WHAT TO DO -> Every line below from the one containing "U3: ATtiny13A -> ATtiny25" through the one containing "U1 pin CV: SIG9 -> SIG11" must be transcribed exactly. Omit all lines outside that stretch.

[Structured diff data]
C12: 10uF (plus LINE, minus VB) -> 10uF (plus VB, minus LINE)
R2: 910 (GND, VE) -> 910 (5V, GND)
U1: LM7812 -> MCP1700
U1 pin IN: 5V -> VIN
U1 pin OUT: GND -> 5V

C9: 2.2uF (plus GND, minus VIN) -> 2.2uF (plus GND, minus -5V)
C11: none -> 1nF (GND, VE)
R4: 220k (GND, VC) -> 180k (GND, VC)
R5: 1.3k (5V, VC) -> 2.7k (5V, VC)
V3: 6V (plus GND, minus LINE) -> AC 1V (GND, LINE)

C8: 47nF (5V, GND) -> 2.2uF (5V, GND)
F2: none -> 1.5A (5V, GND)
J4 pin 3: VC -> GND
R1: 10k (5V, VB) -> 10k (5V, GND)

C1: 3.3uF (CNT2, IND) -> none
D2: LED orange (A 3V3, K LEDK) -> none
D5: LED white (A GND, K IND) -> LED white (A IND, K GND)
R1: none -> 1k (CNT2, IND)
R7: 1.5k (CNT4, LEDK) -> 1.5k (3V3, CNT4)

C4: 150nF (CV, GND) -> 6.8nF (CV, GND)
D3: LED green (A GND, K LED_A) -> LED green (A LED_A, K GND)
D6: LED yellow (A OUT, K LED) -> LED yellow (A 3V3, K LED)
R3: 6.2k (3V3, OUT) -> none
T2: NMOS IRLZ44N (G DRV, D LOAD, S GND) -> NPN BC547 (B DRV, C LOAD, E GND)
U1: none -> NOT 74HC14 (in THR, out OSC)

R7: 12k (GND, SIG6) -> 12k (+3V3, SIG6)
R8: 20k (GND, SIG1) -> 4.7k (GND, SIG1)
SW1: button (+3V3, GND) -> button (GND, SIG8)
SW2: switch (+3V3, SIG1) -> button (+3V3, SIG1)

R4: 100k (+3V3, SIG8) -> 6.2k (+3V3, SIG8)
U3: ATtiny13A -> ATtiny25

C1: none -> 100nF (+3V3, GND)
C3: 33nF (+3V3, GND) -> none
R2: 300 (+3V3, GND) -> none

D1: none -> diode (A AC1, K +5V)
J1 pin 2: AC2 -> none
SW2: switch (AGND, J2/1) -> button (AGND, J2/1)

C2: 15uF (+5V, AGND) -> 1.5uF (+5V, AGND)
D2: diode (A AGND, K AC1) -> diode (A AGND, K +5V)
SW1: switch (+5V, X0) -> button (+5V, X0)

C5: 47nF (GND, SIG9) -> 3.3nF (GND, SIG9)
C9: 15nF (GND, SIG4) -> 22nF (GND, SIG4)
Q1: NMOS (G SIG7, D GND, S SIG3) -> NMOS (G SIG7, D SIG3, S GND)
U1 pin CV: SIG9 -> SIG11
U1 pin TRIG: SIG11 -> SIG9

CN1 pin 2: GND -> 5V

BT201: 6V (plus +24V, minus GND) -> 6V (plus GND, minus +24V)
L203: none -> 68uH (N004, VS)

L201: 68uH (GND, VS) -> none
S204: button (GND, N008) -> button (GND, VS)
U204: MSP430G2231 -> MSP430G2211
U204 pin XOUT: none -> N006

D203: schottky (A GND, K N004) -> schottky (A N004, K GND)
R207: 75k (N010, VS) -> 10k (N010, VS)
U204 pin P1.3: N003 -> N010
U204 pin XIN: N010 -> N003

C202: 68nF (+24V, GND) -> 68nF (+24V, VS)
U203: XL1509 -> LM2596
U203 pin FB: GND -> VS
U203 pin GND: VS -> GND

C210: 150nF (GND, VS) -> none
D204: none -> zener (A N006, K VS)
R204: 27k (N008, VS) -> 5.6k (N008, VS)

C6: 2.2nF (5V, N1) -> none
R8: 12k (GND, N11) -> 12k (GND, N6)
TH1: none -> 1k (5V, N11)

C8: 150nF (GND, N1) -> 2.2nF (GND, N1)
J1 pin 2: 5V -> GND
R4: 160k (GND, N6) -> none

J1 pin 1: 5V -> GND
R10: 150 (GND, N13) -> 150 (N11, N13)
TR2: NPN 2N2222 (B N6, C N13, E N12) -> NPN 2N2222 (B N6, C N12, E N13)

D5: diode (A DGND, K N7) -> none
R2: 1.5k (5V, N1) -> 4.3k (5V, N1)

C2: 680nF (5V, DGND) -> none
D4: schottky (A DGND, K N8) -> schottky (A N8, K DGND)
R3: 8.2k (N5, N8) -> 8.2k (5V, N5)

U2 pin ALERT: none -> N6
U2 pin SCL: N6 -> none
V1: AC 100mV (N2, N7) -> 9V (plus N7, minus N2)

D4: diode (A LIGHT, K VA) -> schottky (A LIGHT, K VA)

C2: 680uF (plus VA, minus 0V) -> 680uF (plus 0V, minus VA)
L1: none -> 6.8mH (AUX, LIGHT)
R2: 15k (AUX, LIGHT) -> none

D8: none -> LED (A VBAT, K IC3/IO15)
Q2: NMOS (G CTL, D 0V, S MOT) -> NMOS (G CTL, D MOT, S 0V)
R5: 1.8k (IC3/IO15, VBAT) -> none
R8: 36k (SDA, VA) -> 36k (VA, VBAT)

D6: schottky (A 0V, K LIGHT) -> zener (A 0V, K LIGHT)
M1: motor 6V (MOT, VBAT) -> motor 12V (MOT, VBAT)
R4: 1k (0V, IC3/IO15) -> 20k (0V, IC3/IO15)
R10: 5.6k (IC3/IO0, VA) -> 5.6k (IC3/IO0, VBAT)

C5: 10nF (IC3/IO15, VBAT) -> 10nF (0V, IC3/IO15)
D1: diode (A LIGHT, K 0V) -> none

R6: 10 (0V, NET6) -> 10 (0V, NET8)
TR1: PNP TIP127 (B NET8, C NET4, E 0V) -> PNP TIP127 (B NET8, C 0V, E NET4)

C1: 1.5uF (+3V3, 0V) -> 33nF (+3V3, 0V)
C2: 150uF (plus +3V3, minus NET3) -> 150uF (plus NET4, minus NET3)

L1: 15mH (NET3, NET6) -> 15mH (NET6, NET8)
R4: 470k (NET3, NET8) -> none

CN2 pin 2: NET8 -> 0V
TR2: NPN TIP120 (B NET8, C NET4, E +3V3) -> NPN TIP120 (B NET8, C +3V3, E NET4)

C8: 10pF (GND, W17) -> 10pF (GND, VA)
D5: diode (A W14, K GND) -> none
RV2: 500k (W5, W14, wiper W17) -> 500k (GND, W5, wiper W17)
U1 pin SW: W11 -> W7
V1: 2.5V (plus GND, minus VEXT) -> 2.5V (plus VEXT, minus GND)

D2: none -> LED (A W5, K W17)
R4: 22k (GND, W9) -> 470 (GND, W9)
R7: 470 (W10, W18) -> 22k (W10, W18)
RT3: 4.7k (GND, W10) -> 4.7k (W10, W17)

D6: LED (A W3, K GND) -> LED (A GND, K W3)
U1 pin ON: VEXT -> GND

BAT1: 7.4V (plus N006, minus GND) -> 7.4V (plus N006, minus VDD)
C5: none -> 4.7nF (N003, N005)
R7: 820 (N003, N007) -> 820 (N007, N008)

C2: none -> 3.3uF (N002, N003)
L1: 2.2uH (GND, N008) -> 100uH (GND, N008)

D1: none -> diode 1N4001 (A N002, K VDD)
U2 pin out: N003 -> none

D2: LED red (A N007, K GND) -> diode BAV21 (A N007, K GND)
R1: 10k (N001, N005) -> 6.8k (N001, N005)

RESPONSE BOX ->
U3: ATtiny13A -> ATtiny25

C1: none -> 100nF (+3V3, GND)
C3: 33nF (+3V3, GND) -> none
R2: 300 (+3V3, GND) -> none

D1: none -> diode (A AC1, K +5V)
J1 pin 2: AC2 -> none
SW2: switch (AGND, J2/1) -> button (AGND, J2/1)

C2: 15uF (+5V, AGND) -> 1.5uF (+5V, AGND)
D2: diode (A AGND, K AC1) -> diode (A AGND, K +5V)
SW1: switch (+5V, X0) -> button (+5V, X0)

C5: 47nF (GND, SIG9) -> 3.3nF (GND, SIG9)
C9: 15nF (GND, SIG4) -> 22nF (GND, SIG4)
Q1: NMOS (G SIG7, D GND, S SIG3) -> NMOS (G SIG7, D SIG3, S GND)
U1 pin CV: SIG9 -> SIG11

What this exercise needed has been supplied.